Stored data Start Marker
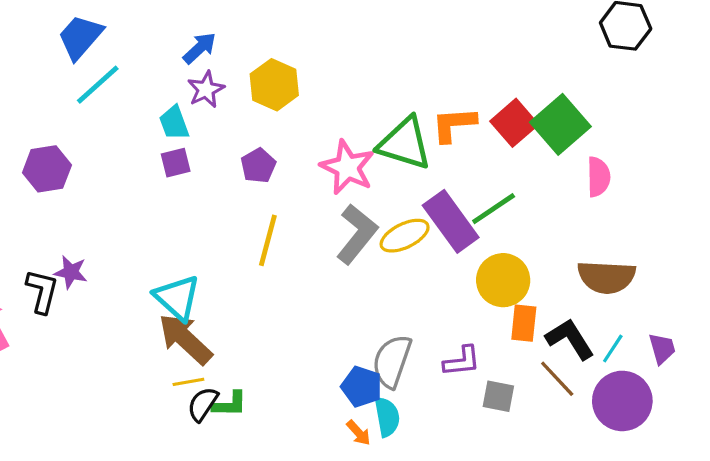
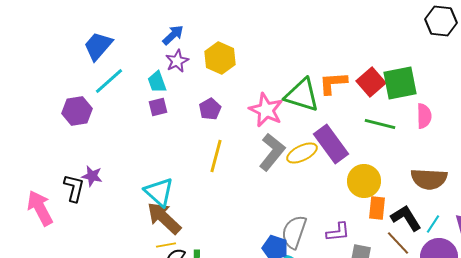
blue trapezoid: (80, 37) -> (98, 46), moved
cyan line: (98, 85) -> (109, 81), moved
green square: (560, 124) -> (400, 83), turned 30
green line: (494, 209) -> (380, 124), moved, turned 48

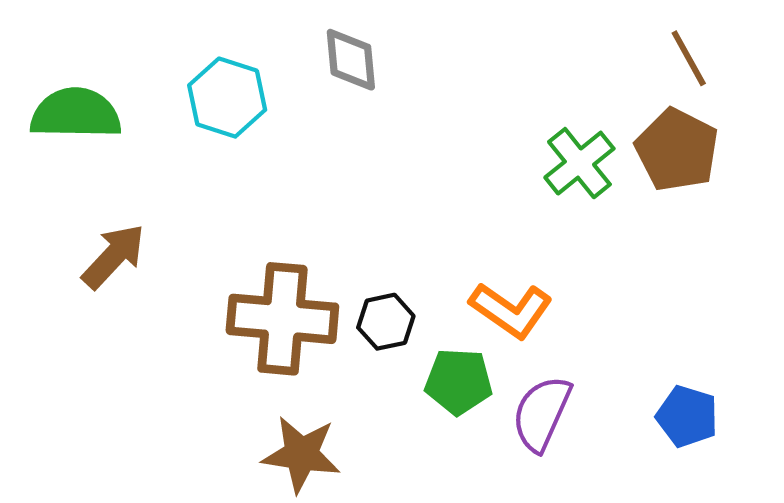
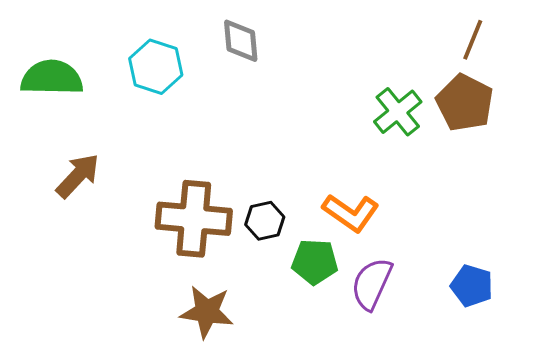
brown line: (689, 58) -> (473, 40), turned 51

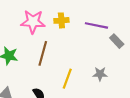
Stored data End Marker
> **Prompt**:
Transcribe exactly, and only, the lines from the one with "green line: (494, 209)" through the final line of the data above. The pictures stay out.

> **Answer section**:
green line: (494, 209) -> (380, 124), moved, turned 48

brown line: (689, 58) -> (473, 40), turned 51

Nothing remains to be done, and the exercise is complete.